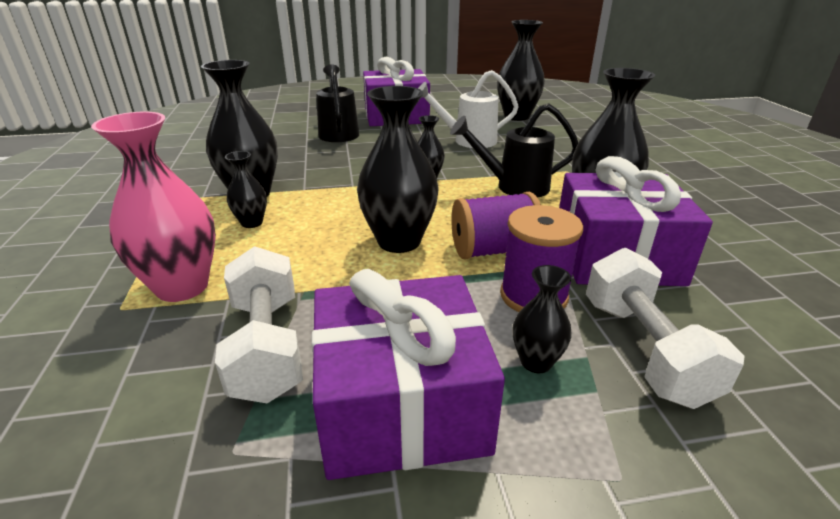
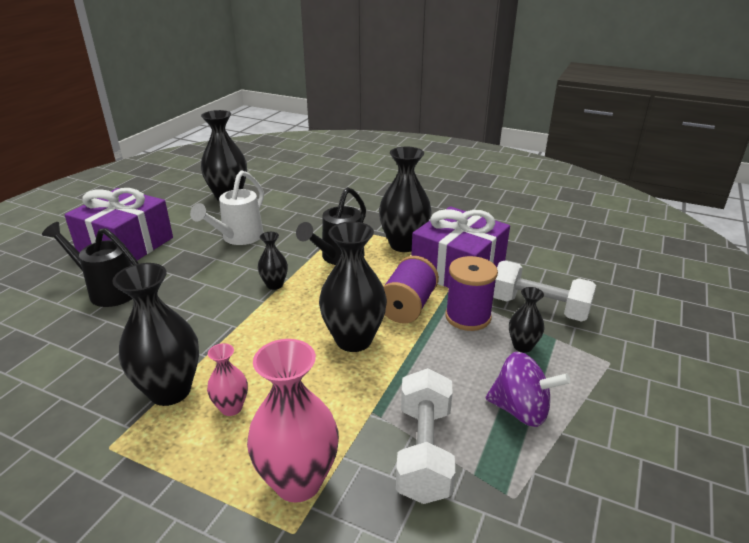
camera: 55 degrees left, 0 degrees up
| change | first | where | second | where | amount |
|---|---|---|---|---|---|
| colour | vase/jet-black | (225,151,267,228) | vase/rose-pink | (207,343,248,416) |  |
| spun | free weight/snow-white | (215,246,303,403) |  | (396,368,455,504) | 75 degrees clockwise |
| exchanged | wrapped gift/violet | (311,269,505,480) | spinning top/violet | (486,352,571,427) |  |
--
▸ **About this task**: Type out the data above once more, exactly, with no images included.

▸ **Answer section**:
camera: 55 degrees left, 0 degrees up
| change | first | where | second | where | amount |
|---|---|---|---|---|---|
| colour | vase/jet-black | (225,151,267,228) | vase/rose-pink | (207,343,248,416) |  |
| spun | free weight/snow-white | (215,246,303,403) |  | (396,368,455,504) | 75 degrees clockwise |
| exchanged | wrapped gift/violet | (311,269,505,480) | spinning top/violet | (486,352,571,427) |  |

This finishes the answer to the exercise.